(Rows from a data source)
[START]
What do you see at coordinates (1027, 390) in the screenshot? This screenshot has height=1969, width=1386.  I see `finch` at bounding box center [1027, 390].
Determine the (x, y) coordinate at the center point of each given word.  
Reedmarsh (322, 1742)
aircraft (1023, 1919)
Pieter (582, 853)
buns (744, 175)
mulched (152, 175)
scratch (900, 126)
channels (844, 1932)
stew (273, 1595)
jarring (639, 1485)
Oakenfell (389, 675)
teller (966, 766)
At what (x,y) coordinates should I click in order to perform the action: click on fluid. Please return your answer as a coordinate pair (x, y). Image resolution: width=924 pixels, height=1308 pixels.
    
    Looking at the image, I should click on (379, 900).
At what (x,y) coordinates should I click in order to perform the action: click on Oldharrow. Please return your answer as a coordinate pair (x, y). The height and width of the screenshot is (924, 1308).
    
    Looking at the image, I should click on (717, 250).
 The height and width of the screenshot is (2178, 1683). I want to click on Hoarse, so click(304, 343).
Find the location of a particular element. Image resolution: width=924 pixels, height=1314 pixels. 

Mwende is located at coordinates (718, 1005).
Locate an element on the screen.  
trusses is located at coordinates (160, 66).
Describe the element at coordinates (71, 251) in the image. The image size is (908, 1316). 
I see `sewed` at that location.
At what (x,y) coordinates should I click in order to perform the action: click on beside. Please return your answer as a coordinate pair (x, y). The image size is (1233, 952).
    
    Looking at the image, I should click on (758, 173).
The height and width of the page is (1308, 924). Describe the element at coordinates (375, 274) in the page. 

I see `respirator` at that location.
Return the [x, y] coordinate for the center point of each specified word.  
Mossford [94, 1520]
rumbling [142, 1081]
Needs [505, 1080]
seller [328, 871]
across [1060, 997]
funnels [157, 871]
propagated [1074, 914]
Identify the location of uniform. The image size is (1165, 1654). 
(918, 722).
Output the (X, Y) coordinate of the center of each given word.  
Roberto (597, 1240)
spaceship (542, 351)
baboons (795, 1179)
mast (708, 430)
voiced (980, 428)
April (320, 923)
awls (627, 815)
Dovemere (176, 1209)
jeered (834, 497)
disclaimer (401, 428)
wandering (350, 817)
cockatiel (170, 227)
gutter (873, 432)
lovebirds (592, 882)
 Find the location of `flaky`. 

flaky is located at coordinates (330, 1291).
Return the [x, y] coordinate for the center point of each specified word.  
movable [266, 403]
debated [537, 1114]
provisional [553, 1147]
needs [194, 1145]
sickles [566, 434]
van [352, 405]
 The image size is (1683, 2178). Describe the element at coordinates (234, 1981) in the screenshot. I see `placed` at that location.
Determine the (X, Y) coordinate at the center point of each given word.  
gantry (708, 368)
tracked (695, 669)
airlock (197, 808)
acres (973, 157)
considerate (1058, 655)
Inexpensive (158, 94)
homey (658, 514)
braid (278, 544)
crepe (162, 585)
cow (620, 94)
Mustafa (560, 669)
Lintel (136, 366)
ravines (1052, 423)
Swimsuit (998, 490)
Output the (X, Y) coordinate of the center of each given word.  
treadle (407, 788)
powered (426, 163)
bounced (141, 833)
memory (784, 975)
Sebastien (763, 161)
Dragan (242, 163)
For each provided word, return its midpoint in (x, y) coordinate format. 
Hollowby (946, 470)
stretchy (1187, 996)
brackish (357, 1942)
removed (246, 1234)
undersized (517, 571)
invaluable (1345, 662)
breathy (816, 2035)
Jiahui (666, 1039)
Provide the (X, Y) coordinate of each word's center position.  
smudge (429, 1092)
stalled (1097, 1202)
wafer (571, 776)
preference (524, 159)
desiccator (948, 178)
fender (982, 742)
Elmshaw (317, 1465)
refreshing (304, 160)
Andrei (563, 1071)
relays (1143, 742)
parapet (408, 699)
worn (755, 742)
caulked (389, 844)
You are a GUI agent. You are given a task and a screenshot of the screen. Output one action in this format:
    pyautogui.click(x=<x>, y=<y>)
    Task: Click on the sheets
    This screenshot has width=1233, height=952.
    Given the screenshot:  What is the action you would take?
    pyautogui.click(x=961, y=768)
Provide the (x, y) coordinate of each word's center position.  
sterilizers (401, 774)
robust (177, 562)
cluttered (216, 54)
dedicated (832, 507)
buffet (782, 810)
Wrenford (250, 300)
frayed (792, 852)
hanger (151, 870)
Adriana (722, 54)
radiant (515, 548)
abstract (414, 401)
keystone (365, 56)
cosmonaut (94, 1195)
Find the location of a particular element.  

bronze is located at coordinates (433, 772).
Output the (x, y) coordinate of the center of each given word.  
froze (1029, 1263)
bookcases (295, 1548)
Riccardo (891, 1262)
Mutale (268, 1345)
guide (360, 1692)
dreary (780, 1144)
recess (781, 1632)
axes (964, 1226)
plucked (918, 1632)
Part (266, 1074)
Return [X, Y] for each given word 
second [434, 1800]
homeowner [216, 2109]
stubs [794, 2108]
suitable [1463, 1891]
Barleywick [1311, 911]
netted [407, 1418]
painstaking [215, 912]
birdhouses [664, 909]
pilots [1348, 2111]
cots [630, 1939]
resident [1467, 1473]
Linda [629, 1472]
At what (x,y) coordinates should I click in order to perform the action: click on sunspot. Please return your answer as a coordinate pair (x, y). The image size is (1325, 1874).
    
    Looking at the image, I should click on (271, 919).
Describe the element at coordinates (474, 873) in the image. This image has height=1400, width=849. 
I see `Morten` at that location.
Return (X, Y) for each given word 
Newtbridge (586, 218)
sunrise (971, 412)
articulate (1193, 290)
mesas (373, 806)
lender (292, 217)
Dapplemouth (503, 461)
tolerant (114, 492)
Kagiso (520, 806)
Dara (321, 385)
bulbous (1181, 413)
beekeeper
[END]
Rewrite all of the rows above, changing every "coordinate pair" to "point" and leaving the rest untouched.

Exercise solution ▸
What do you see at coordinates (1027, 390) in the screenshot? This screenshot has height=1969, width=1386.  I see `finch` at bounding box center [1027, 390].
Determine the (x, y) coordinate at the center point of each given word.  
Reedmarsh (322, 1742)
aircraft (1023, 1919)
Pieter (582, 853)
buns (744, 175)
mulched (152, 175)
scratch (900, 126)
channels (844, 1932)
stew (273, 1595)
jarring (639, 1485)
Oakenfell (389, 675)
teller (966, 766)
At what (x,y) coordinates should I click in order to perform the action: click on fluid. Please return your answer as a point (x, y). Image resolution: width=924 pixels, height=1308 pixels.
    
    Looking at the image, I should click on (379, 900).
At what (x,y) coordinates should I click in order to perform the action: click on Oldharrow. Please return your answer as a point (x, y). The height and width of the screenshot is (924, 1308).
    
    Looking at the image, I should click on (717, 250).
 The height and width of the screenshot is (2178, 1683). I want to click on Hoarse, so click(304, 343).
Find the location of a particular element. Image resolution: width=924 pixels, height=1314 pixels. 

Mwende is located at coordinates (718, 1005).
Locate an element on the screen.  
trusses is located at coordinates (160, 66).
Describe the element at coordinates (71, 251) in the image. The image size is (908, 1316). 
I see `sewed` at that location.
At what (x,y) coordinates should I click in order to perform the action: click on beside. Please return your answer as a point (x, y). The image size is (1233, 952).
    
    Looking at the image, I should click on (758, 173).
The height and width of the page is (1308, 924). Describe the element at coordinates (375, 274) in the page. 

I see `respirator` at that location.
Return the [x, y] coordinate for the center point of each specified word.  
Mossford [94, 1520]
rumbling [142, 1081]
Needs [505, 1080]
seller [328, 871]
across [1060, 997]
funnels [157, 871]
propagated [1074, 914]
Identify the location of uniform. The image size is (1165, 1654). 
(918, 722).
Output the (X, Y) coordinate of the center of each given word.  
Roberto (597, 1240)
spaceship (542, 351)
baboons (795, 1179)
mast (708, 430)
voiced (980, 428)
April (320, 923)
awls (627, 815)
Dovemere (176, 1209)
jeered (834, 497)
disclaimer (401, 428)
wandering (350, 817)
cockatiel (170, 227)
gutter (873, 432)
lovebirds (592, 882)
 Find the location of `flaky`. 

flaky is located at coordinates (330, 1291).
Return the [x, y] coordinate for the center point of each specified word.  
movable [266, 403]
debated [537, 1114]
provisional [553, 1147]
needs [194, 1145]
sickles [566, 434]
van [352, 405]
 The image size is (1683, 2178). Describe the element at coordinates (234, 1981) in the screenshot. I see `placed` at that location.
Determine the (X, Y) coordinate at the center point of each given word.  
gantry (708, 368)
tracked (695, 669)
airlock (197, 808)
acres (973, 157)
considerate (1058, 655)
Inexpensive (158, 94)
homey (658, 514)
braid (278, 544)
crepe (162, 585)
cow (620, 94)
Mustafa (560, 669)
Lintel (136, 366)
ravines (1052, 423)
Swimsuit (998, 490)
Output the (X, Y) coordinate of the center of each given word.  
treadle (407, 788)
powered (426, 163)
bounced (141, 833)
memory (784, 975)
Sebastien (763, 161)
Dragan (242, 163)
For each provided word, return its midpoint in (x, y) coordinate format. 
Hollowby (946, 470)
stretchy (1187, 996)
brackish (357, 1942)
removed (246, 1234)
undersized (517, 571)
invaluable (1345, 662)
breathy (816, 2035)
Jiahui (666, 1039)
Provide the (X, Y) coordinate of each word's center position.  
smudge (429, 1092)
stalled (1097, 1202)
wafer (571, 776)
preference (524, 159)
desiccator (948, 178)
fender (982, 742)
Elmshaw (317, 1465)
refreshing (304, 160)
Andrei (563, 1071)
relays (1143, 742)
parapet (408, 699)
worn (755, 742)
caulked (389, 844)
You are a GUI agent. You are given a task and a screenshot of the screen. Output one action in this format:
    pyautogui.click(x=<x>, y=<y>)
    Task: Click on the sheets
    This screenshot has width=1233, height=952.
    Given the screenshot:  What is the action you would take?
    pyautogui.click(x=961, y=768)
Provide the (x, y) coordinate of each word's center position.  
sterilizers (401, 774)
robust (177, 562)
cluttered (216, 54)
dedicated (832, 507)
buffet (782, 810)
Wrenford (250, 300)
frayed (792, 852)
hanger (151, 870)
Adriana (722, 54)
radiant (515, 548)
abstract (414, 401)
keystone (365, 56)
cosmonaut (94, 1195)
Find the location of a particular element.  

bronze is located at coordinates (433, 772).
Output the (x, y) coordinate of the center of each given word.  
froze (1029, 1263)
bookcases (295, 1548)
Riccardo (891, 1262)
Mutale (268, 1345)
guide (360, 1692)
dreary (780, 1144)
recess (781, 1632)
axes (964, 1226)
plucked (918, 1632)
Part (266, 1074)
Return [X, Y] for each given word 
second [434, 1800]
homeowner [216, 2109]
stubs [794, 2108]
suitable [1463, 1891]
Barleywick [1311, 911]
netted [407, 1418]
painstaking [215, 912]
birdhouses [664, 909]
pilots [1348, 2111]
cots [630, 1939]
resident [1467, 1473]
Linda [629, 1472]
At what (x,y) coordinates should I click in order to perform the action: click on sunspot. Please return your answer as a point (x, y). The image size is (1325, 1874).
    
    Looking at the image, I should click on (271, 919).
Describe the element at coordinates (474, 873) in the image. This image has height=1400, width=849. 
I see `Morten` at that location.
Return (X, Y) for each given word 
Newtbridge (586, 218)
sunrise (971, 412)
articulate (1193, 290)
mesas (373, 806)
lender (292, 217)
Dapplemouth (503, 461)
tolerant (114, 492)
Kagiso (520, 806)
Dara (321, 385)
bulbous (1181, 413)
beekeeper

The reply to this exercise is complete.